Copy nothing but the line with "green square: (155, 317)" and the lines that follow it to the end of the entries below, and keep the pictures out.

Image sequences with shape edits
--- START ---

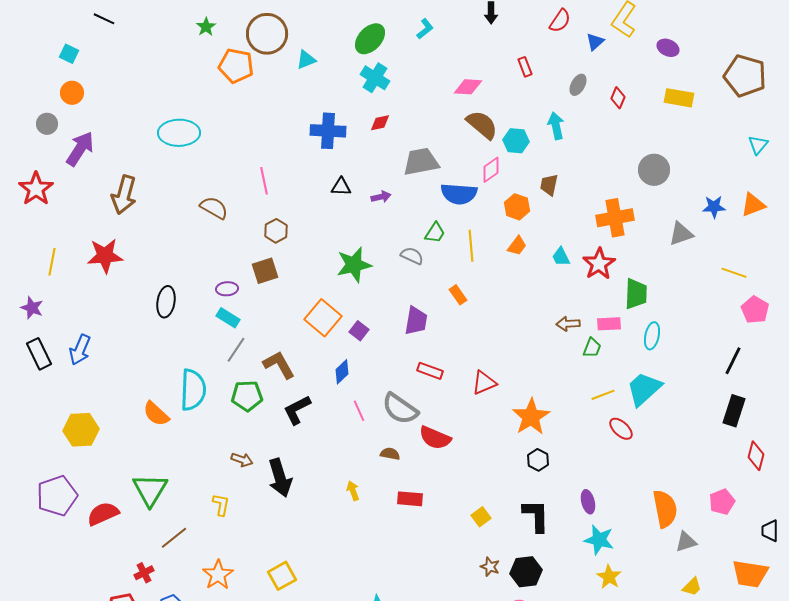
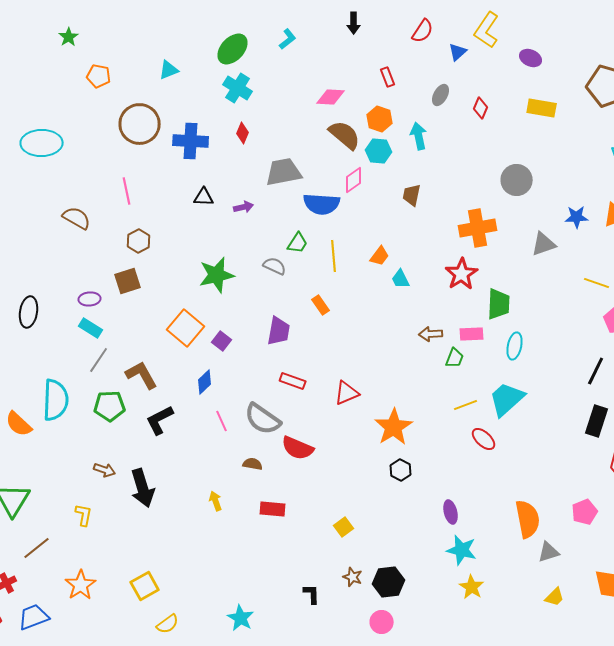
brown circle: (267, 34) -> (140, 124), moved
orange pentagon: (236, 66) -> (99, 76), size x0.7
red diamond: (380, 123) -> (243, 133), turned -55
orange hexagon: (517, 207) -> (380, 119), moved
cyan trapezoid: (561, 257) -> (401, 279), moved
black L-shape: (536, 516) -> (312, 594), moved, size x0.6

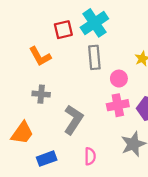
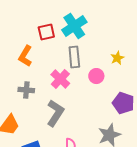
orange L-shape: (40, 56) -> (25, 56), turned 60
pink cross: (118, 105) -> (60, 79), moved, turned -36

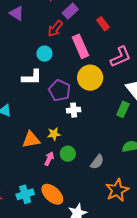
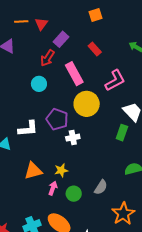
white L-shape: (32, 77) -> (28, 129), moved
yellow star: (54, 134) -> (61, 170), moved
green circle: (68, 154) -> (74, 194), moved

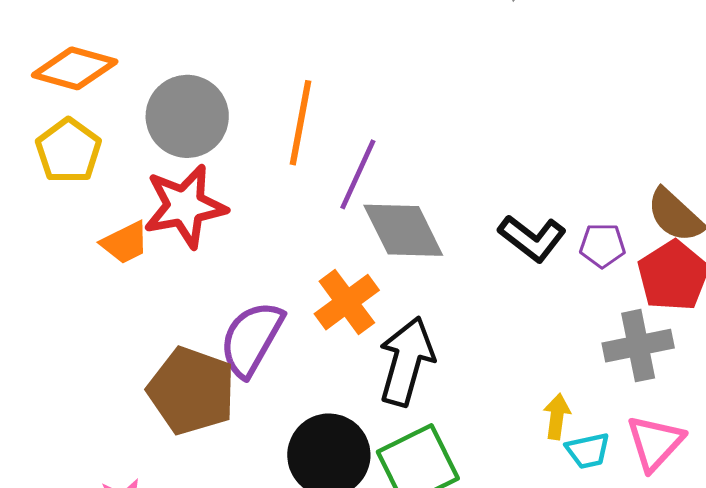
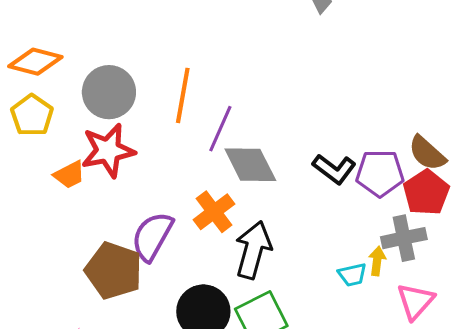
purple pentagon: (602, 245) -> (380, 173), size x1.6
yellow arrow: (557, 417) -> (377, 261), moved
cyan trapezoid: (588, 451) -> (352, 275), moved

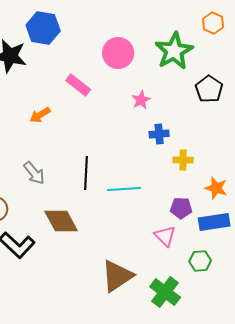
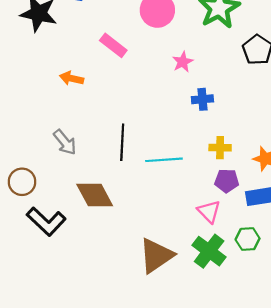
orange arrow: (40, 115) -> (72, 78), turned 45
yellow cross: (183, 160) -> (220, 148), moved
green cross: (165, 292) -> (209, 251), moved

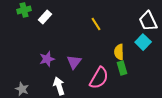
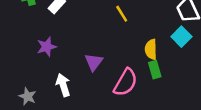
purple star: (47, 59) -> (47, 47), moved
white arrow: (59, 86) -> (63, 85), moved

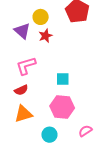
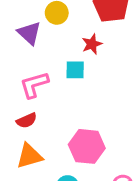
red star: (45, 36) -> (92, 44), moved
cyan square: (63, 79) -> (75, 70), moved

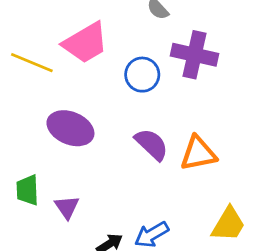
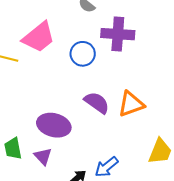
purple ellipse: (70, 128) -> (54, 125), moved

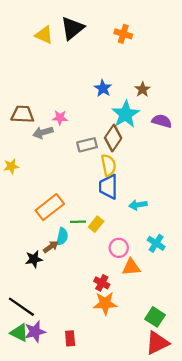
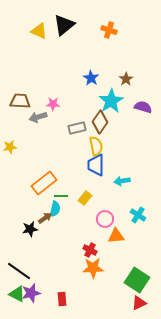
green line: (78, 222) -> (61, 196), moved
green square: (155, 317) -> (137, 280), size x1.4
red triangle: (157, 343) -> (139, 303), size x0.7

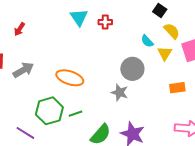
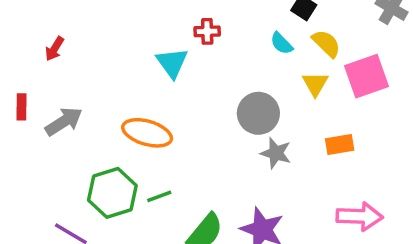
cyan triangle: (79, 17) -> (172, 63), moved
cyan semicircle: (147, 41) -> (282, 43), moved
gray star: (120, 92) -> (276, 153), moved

--- END ---

_Result below_:
green square: (155, 317) -> (137, 280), size x1.4
red triangle: (157, 343) -> (139, 303), size x0.7

cyan triangle: (79, 17) -> (172, 63), moved
cyan semicircle: (147, 41) -> (282, 43), moved
gray star: (120, 92) -> (276, 153), moved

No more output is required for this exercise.